• **Problem to solve**: Copy the entries word for word. Keep the pictures out.

Dataset excerpts:
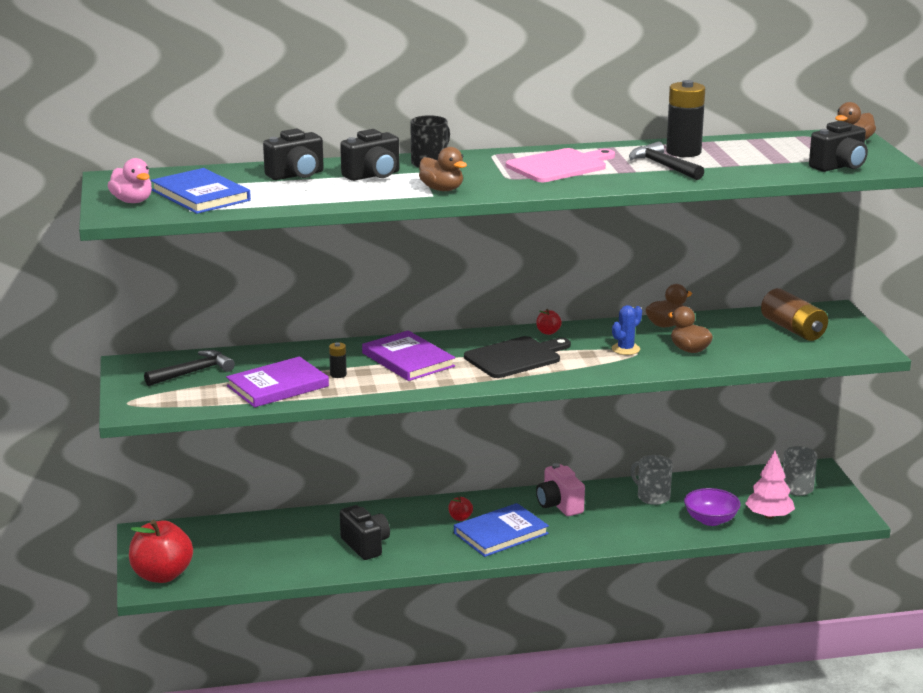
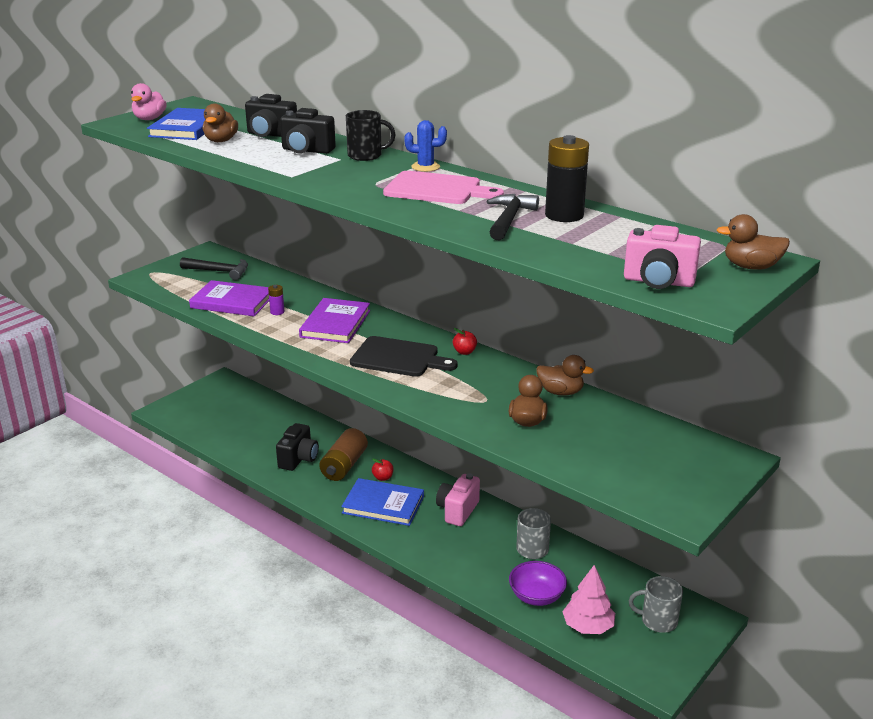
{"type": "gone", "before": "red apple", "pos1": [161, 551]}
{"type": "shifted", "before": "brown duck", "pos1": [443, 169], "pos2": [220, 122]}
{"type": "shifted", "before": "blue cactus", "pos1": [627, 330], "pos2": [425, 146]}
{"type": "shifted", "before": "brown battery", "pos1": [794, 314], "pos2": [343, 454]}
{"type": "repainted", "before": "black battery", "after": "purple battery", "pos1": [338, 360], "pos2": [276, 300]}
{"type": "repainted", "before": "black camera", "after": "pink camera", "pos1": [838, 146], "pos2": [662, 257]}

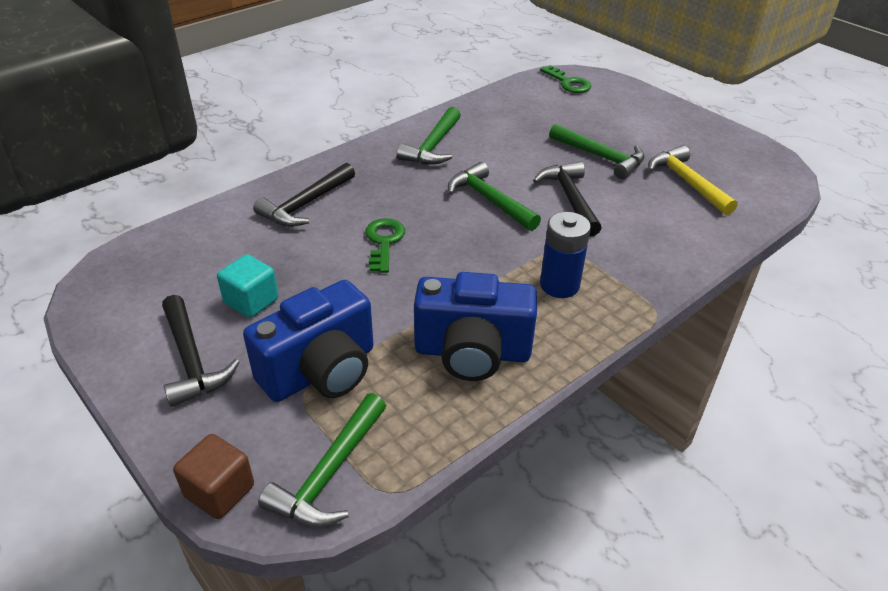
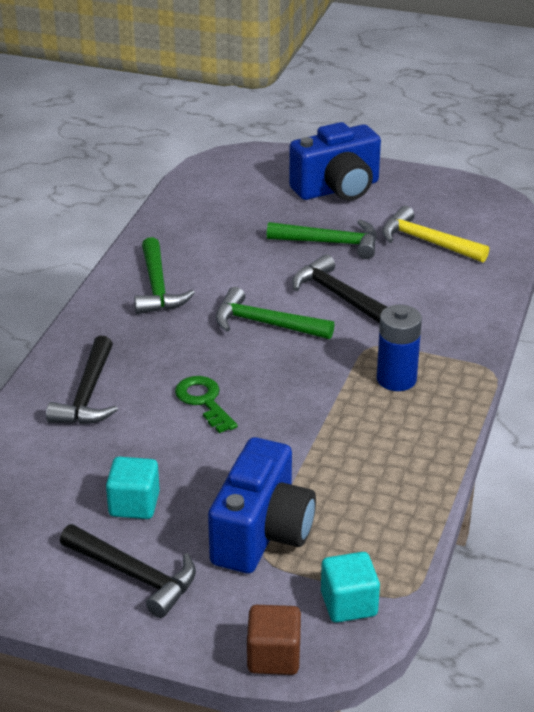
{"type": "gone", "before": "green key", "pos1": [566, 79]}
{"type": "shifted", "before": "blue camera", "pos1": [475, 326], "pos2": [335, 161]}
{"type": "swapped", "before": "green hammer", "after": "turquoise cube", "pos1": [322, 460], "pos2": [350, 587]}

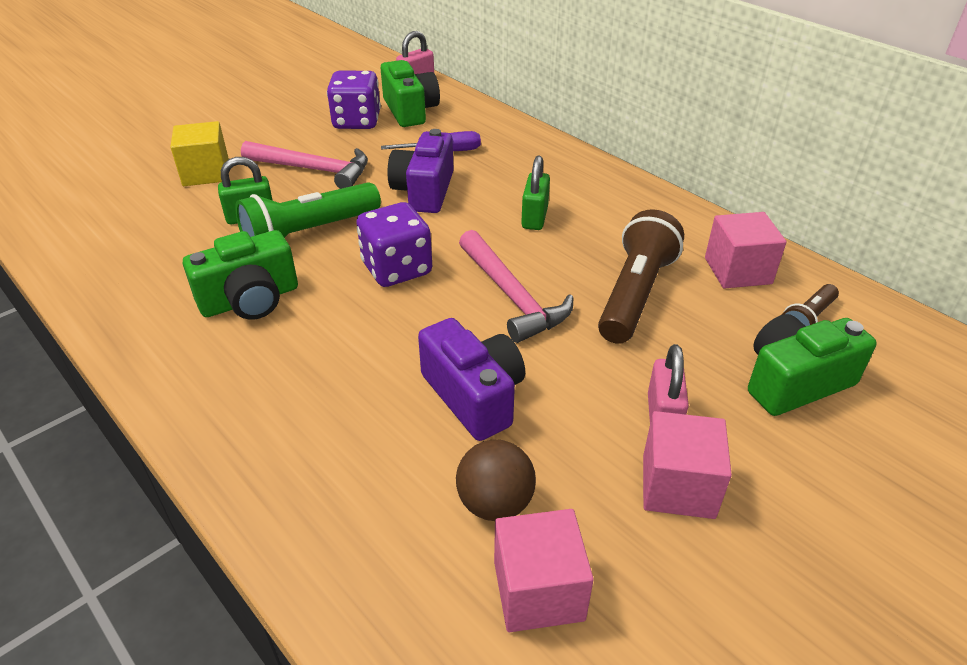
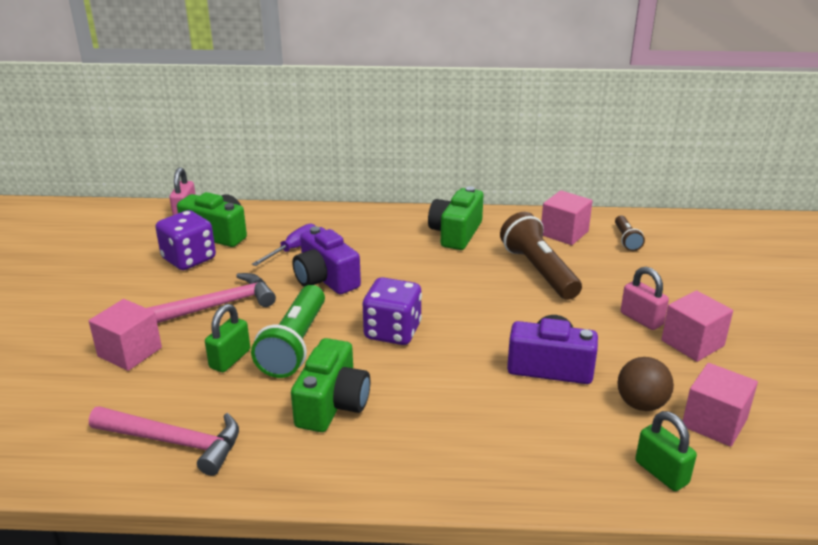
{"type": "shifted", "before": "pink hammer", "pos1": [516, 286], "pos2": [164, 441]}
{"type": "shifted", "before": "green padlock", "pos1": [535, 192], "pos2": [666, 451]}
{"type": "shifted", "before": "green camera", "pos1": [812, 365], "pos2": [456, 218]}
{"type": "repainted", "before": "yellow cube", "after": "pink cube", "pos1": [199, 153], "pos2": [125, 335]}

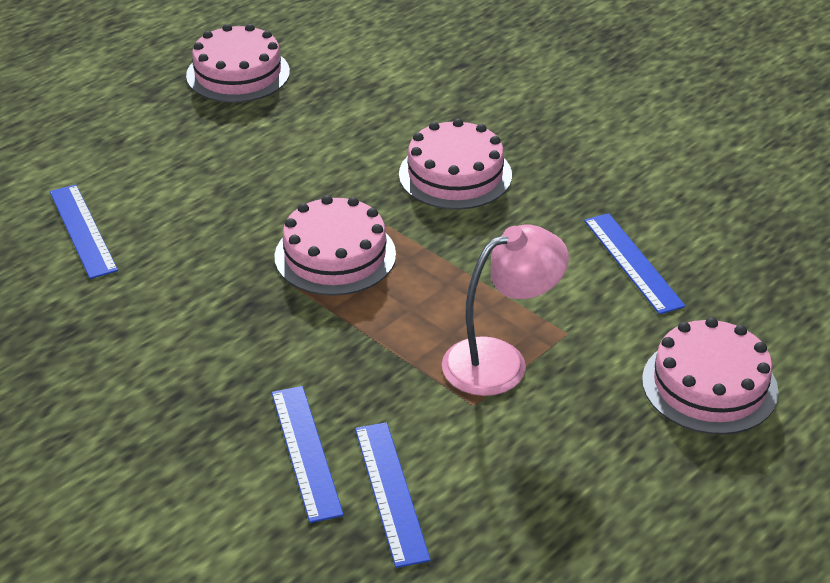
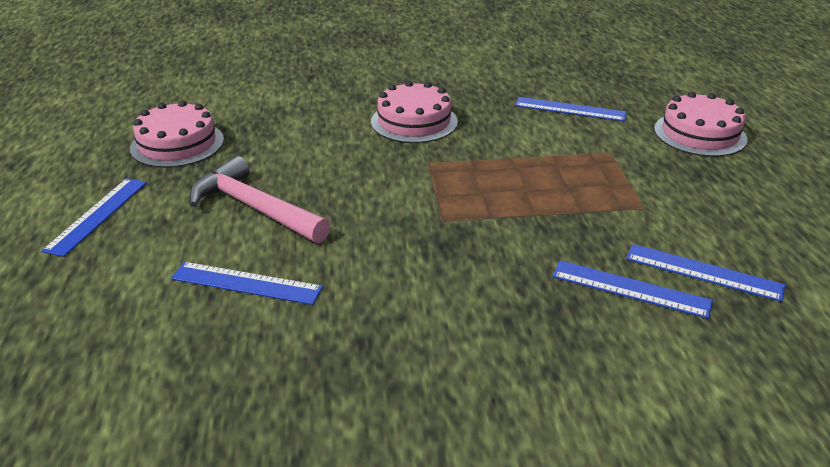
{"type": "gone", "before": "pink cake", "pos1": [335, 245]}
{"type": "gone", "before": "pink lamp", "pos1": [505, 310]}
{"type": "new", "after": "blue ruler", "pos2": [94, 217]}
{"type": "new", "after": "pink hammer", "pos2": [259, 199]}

• **Written solution**:
{"type": "gone", "before": "red apple", "pos1": [161, 551]}
{"type": "shifted", "before": "brown duck", "pos1": [443, 169], "pos2": [220, 122]}
{"type": "shifted", "before": "blue cactus", "pos1": [627, 330], "pos2": [425, 146]}
{"type": "shifted", "before": "brown battery", "pos1": [794, 314], "pos2": [343, 454]}
{"type": "repainted", "before": "black battery", "after": "purple battery", "pos1": [338, 360], "pos2": [276, 300]}
{"type": "repainted", "before": "black camera", "after": "pink camera", "pos1": [838, 146], "pos2": [662, 257]}

{"type": "gone", "before": "green key", "pos1": [566, 79]}
{"type": "shifted", "before": "blue camera", "pos1": [475, 326], "pos2": [335, 161]}
{"type": "swapped", "before": "green hammer", "after": "turquoise cube", "pos1": [322, 460], "pos2": [350, 587]}

{"type": "shifted", "before": "pink hammer", "pos1": [516, 286], "pos2": [164, 441]}
{"type": "shifted", "before": "green padlock", "pos1": [535, 192], "pos2": [666, 451]}
{"type": "shifted", "before": "green camera", "pos1": [812, 365], "pos2": [456, 218]}
{"type": "repainted", "before": "yellow cube", "after": "pink cube", "pos1": [199, 153], "pos2": [125, 335]}

{"type": "gone", "before": "pink cake", "pos1": [335, 245]}
{"type": "gone", "before": "pink lamp", "pos1": [505, 310]}
{"type": "new", "after": "blue ruler", "pos2": [94, 217]}
{"type": "new", "after": "pink hammer", "pos2": [259, 199]}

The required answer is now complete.